[Records excerpted from a collection]
○ ○ ○ ○

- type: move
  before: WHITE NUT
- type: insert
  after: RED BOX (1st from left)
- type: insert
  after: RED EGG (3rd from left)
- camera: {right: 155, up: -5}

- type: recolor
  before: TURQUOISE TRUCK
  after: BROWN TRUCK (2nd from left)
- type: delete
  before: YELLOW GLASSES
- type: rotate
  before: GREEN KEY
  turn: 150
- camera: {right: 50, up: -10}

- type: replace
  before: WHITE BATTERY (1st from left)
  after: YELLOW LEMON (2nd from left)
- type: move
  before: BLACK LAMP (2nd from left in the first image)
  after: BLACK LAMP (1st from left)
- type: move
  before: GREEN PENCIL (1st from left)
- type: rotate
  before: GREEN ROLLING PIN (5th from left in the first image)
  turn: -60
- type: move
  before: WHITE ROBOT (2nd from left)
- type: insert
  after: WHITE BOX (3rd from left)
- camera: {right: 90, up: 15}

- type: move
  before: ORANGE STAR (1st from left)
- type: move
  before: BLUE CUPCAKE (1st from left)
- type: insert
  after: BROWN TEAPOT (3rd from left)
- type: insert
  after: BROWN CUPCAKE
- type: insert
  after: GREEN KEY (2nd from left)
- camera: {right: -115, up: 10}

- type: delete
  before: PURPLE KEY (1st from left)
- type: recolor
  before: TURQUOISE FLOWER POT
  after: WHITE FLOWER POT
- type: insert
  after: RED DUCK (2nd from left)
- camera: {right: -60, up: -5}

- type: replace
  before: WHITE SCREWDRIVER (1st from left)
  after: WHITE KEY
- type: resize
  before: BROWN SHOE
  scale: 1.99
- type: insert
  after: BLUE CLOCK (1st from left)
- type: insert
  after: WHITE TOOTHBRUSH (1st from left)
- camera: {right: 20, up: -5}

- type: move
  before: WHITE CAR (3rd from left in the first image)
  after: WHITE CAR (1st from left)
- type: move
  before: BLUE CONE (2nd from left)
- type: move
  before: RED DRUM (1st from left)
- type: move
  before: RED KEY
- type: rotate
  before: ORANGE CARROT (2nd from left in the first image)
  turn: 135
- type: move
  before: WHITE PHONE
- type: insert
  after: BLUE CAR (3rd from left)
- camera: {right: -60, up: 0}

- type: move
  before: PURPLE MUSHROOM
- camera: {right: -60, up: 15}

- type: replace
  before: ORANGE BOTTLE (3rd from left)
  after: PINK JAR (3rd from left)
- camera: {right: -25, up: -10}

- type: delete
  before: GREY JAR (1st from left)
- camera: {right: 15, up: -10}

○ ○ ○ ○

▶ **Required action**: Report the number of lines in the entries that hold the word "BLACK". Nothing else is wanted.

▶ **Solution**: 2